Work instruction:
Repeat the records word for word.

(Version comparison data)

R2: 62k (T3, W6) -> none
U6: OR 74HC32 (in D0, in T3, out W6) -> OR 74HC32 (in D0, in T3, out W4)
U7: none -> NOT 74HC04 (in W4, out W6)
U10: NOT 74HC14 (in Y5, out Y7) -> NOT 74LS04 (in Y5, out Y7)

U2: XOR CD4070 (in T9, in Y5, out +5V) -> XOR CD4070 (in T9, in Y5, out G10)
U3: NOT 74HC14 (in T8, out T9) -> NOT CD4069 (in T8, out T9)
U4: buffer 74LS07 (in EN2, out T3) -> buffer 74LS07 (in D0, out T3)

Expected answer:
R2: 62k (T3, W6) -> none
U6: OR 74HC32 (in D0, in T3, out W6) -> OR 74HC32 (in D0, in T3, out W4)
U7: none -> NOT 74HC04 (in W4, out W6)
U10: NOT 74HC14 (in Y5, out Y7) -> NOT 74LS04 (in Y5, out Y7)

U2: XOR CD4070 (in T9, in Y5, out +5V) -> XOR CD4070 (in T9, in Y5, out G10)
U3: NOT 74HC14 (in T8, out T9) -> NOT CD4069 (in T8, out T9)
U4: buffer 74LS07 (in EN2, out T3) -> buffer 74LS07 (in D0, out T3)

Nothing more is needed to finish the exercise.